## EXERCISE
Look through the data below and show every line that includes "yellow".

Segment Start: DATA

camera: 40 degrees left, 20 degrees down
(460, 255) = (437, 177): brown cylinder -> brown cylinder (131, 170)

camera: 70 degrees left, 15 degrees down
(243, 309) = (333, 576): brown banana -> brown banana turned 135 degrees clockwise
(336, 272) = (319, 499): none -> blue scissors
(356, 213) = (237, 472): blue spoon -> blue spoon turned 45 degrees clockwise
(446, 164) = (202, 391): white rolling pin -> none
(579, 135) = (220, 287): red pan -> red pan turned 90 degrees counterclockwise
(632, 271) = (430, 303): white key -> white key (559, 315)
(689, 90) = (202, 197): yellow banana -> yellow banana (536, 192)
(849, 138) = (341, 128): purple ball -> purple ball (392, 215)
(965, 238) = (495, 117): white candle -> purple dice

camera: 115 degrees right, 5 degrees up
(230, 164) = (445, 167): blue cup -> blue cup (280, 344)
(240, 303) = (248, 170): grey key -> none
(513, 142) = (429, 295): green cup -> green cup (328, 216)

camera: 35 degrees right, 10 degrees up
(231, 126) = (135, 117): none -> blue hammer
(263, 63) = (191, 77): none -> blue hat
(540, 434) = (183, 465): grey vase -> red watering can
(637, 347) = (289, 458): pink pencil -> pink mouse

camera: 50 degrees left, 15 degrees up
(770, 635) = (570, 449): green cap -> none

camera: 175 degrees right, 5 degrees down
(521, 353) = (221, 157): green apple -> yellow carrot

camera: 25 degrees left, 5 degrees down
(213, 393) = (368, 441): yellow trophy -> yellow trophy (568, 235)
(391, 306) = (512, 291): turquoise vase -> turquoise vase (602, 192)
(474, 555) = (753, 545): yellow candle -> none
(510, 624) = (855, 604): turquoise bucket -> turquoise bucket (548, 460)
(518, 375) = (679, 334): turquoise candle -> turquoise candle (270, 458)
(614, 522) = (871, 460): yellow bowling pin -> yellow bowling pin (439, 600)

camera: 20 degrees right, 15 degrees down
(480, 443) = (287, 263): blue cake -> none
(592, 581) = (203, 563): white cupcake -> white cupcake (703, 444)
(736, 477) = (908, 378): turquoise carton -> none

Segment End: DATA

## SOLUTION TO THIS EXERCISE
(689, 90) = (202, 197): yellow banana -> yellow banana (536, 192)
(521, 353) = (221, 157): green apple -> yellow carrot
(213, 393) = (368, 441): yellow trophy -> yellow trophy (568, 235)
(474, 555) = (753, 545): yellow candle -> none
(614, 522) = (871, 460): yellow bowling pin -> yellow bowling pin (439, 600)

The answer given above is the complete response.